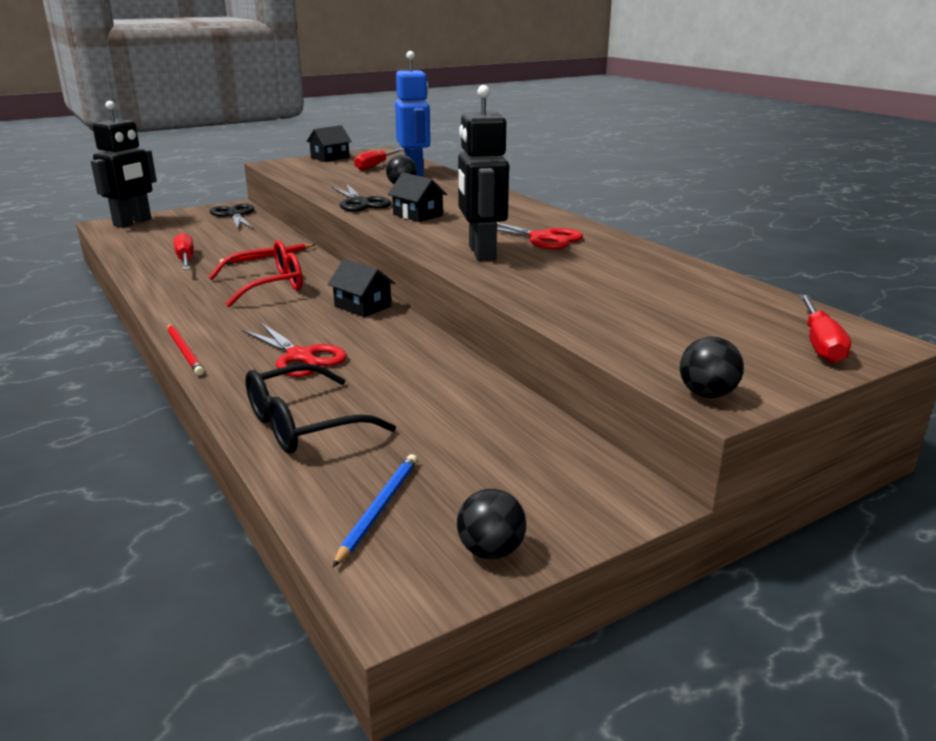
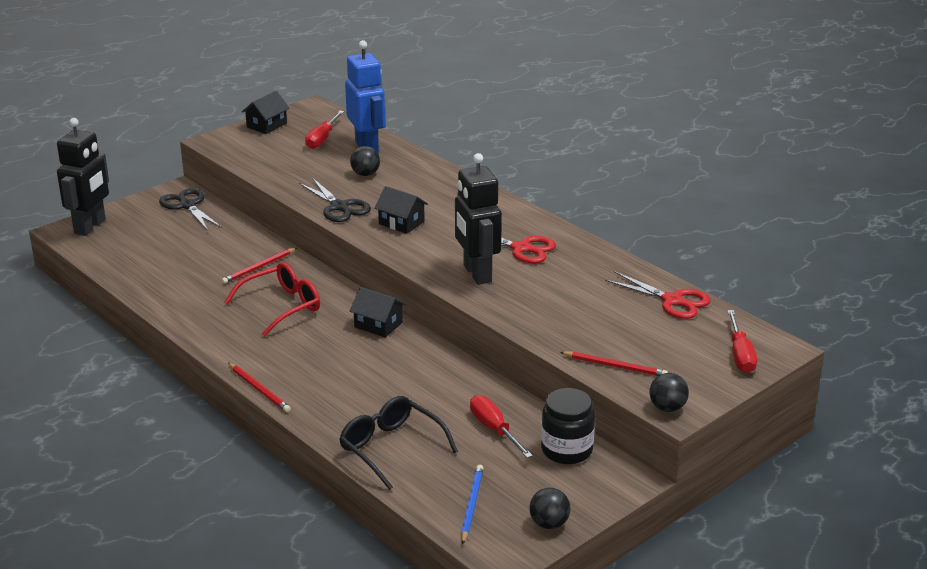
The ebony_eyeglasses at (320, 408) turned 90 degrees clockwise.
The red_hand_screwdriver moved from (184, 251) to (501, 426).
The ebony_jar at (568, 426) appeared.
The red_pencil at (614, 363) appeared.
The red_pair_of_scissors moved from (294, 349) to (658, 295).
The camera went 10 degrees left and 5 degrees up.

-------------------------

-- Brief --
How many lines in the data contain "appeared"? Answer with the number alone.

-- Exercise answer --
2